#### What is needed:
With the pictures excluded, output only the lines from the one containing "blue square: moved" through the last line of the entries, unchanged.

#### Working data:
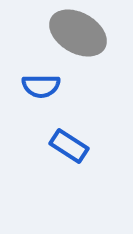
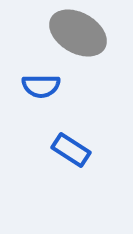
blue rectangle: moved 2 px right, 4 px down
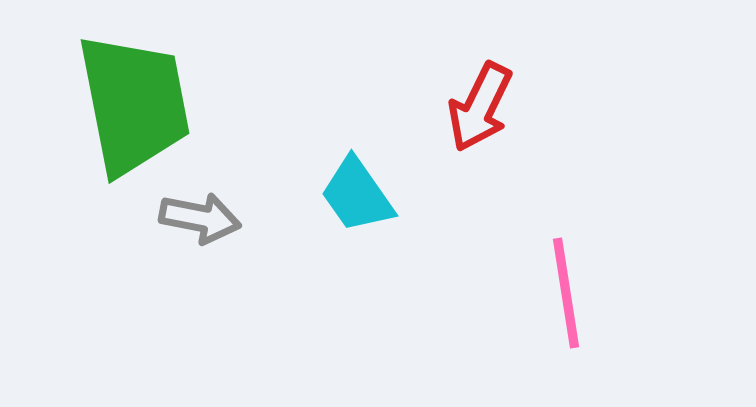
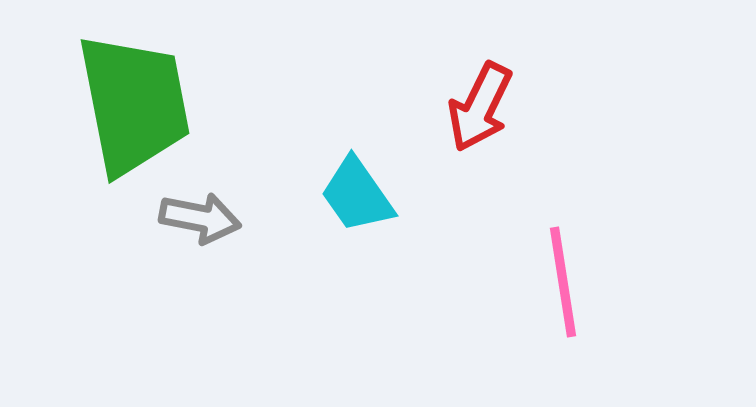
pink line: moved 3 px left, 11 px up
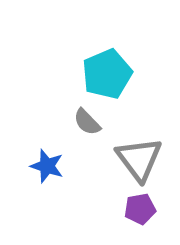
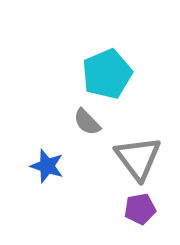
gray triangle: moved 1 px left, 1 px up
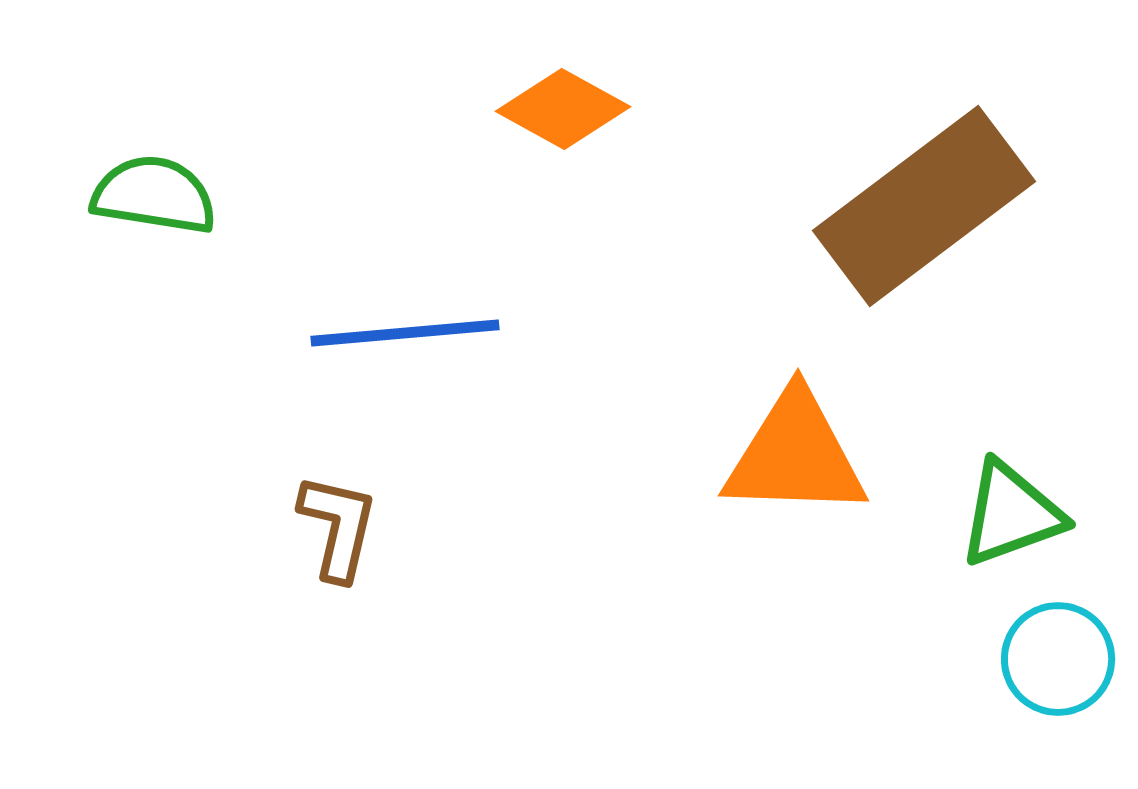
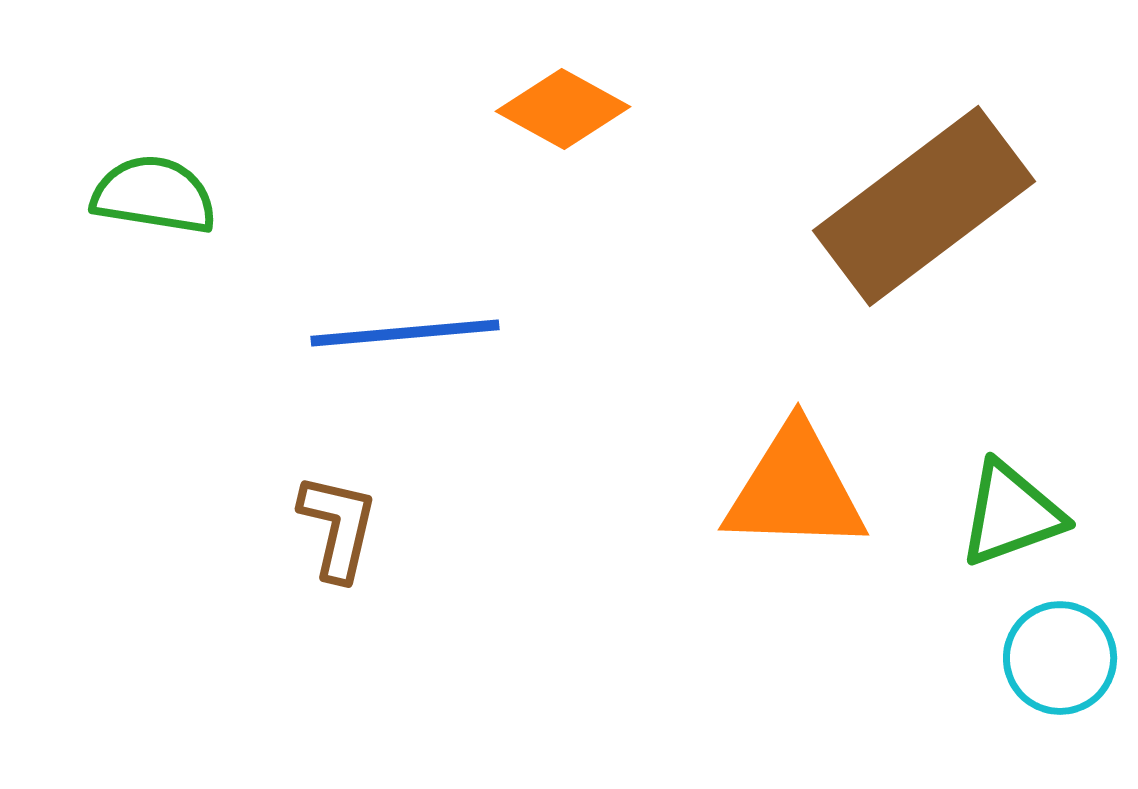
orange triangle: moved 34 px down
cyan circle: moved 2 px right, 1 px up
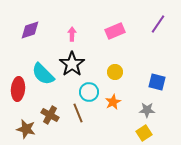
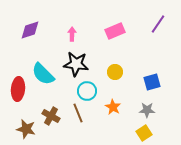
black star: moved 4 px right; rotated 30 degrees counterclockwise
blue square: moved 5 px left; rotated 30 degrees counterclockwise
cyan circle: moved 2 px left, 1 px up
orange star: moved 5 px down; rotated 14 degrees counterclockwise
brown cross: moved 1 px right, 1 px down
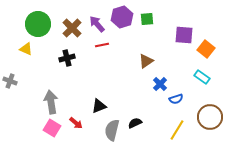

#### Task response:
blue square: moved 5 px left; rotated 30 degrees counterclockwise
cyan circle: moved 2 px left, 1 px up
orange star: moved 5 px down; rotated 14 degrees counterclockwise
brown cross: moved 1 px right, 1 px down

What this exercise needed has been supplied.